Problem requirements:
Among the entries below, one line contains "pink domino [404,155,452,172]" and another contains "pink box [463,130,520,173] -> none". Transcribe those two lines and every line between them, exactly.

*** Opening of Input material ***

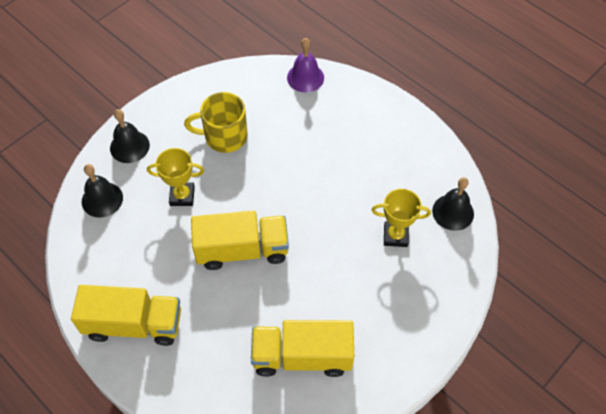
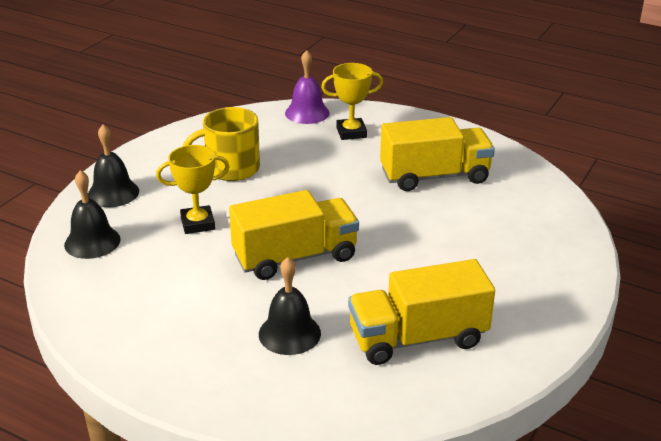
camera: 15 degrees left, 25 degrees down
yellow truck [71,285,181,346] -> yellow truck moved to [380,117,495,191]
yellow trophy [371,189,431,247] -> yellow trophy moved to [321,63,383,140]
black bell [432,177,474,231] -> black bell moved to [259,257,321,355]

*** Close of Input material ***
*** Opening of Input material ***

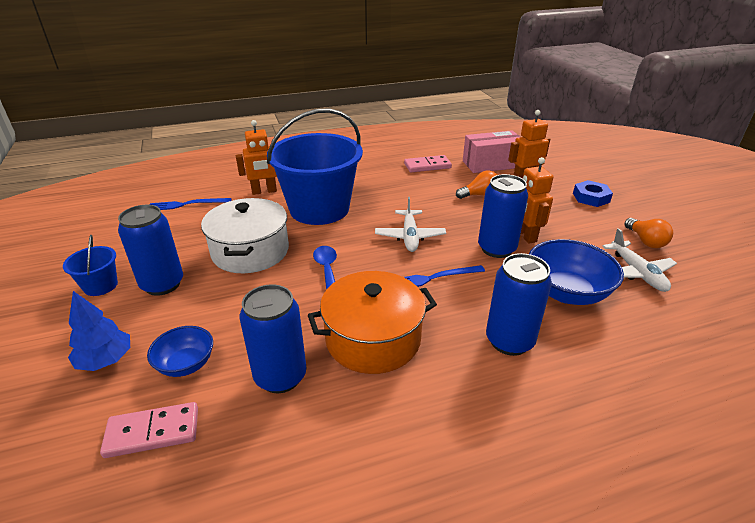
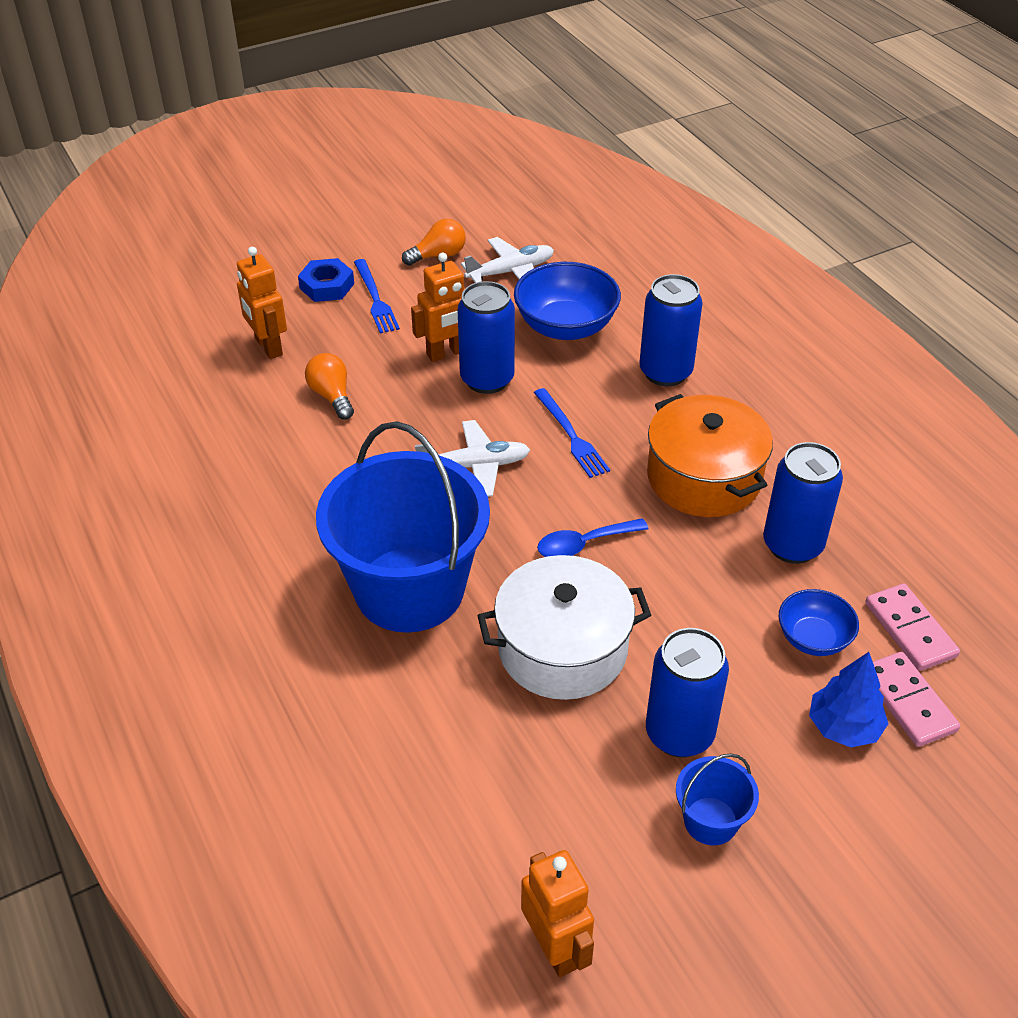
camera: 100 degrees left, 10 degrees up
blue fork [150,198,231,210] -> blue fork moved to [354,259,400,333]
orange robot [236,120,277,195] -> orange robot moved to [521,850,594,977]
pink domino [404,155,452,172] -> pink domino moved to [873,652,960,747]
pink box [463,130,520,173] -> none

*** Close of Input material ***

Output below:
pink domino [404,155,452,172] -> pink domino moved to [873,652,960,747]
pink box [463,130,520,173] -> none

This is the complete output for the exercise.